▸ **What is expected**:
Find all lines in the records that include the word "RESET", and copy them out.

▸ **Input data**:
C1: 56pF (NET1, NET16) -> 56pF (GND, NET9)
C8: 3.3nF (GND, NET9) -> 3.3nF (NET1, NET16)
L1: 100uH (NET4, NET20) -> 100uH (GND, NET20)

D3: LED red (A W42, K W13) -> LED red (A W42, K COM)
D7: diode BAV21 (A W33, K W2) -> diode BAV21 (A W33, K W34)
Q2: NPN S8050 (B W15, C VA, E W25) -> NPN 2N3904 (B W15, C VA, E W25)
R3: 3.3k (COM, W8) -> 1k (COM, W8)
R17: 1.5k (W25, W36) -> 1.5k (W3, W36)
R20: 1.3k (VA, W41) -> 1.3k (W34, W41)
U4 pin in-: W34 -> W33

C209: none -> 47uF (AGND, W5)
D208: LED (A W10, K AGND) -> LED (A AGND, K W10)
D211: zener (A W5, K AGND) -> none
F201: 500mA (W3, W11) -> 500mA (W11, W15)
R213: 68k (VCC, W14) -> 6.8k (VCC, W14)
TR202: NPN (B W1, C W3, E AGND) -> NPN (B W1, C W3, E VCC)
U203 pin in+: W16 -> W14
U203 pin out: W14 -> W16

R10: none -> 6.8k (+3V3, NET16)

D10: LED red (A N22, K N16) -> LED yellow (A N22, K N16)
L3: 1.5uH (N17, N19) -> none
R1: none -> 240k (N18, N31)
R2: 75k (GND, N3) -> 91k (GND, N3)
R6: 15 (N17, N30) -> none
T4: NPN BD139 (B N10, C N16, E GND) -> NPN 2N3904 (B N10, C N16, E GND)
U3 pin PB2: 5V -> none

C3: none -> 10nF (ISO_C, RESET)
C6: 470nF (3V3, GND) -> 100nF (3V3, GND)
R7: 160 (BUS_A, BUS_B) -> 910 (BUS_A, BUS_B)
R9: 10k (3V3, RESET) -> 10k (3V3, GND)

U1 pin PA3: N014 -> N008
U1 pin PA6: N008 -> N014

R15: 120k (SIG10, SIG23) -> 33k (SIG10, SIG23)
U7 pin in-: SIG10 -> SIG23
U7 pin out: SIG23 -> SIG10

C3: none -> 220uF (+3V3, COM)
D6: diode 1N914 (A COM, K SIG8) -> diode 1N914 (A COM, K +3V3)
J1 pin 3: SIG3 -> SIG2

▸ **Reply**:
C3: none -> 10nF (ISO_C, RESET)
R9: 10k (3V3, RESET) -> 10k (3V3, GND)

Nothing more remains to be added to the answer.